What is being asked -
Reproduce every line of text in the entries below verbatim, leaving out the pictures.

—————

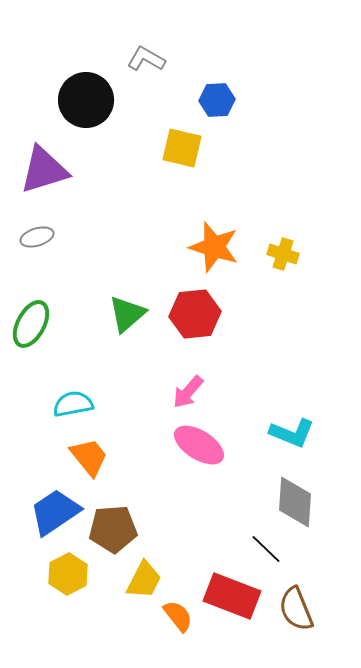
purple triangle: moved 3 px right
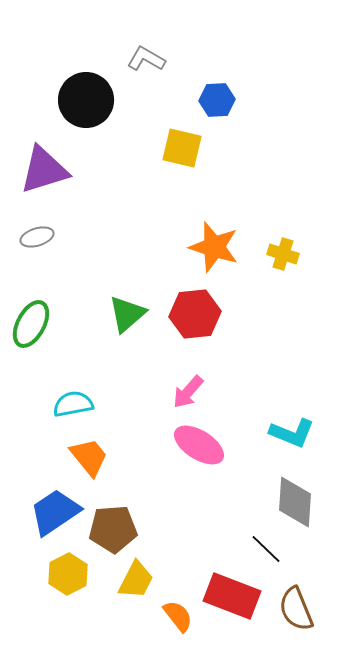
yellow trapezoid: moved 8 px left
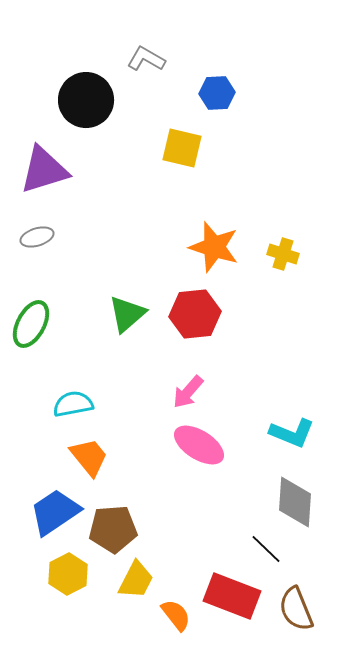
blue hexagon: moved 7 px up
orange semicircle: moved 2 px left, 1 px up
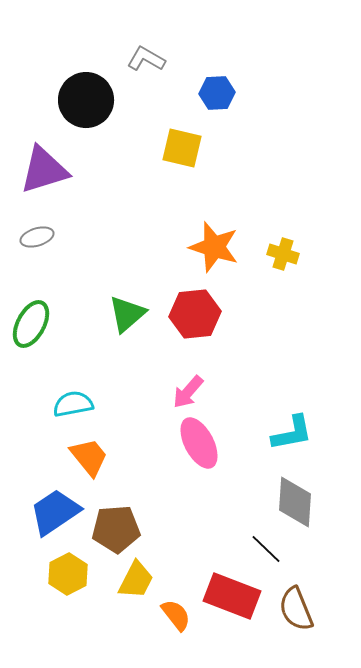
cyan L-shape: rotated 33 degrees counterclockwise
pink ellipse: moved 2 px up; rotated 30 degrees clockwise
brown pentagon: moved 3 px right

—————

Response to this task -
purple triangle: moved 3 px right
yellow trapezoid: moved 8 px left
blue hexagon: moved 7 px up
orange semicircle: moved 2 px left, 1 px up
cyan L-shape: rotated 33 degrees counterclockwise
pink ellipse: moved 2 px up; rotated 30 degrees clockwise
brown pentagon: moved 3 px right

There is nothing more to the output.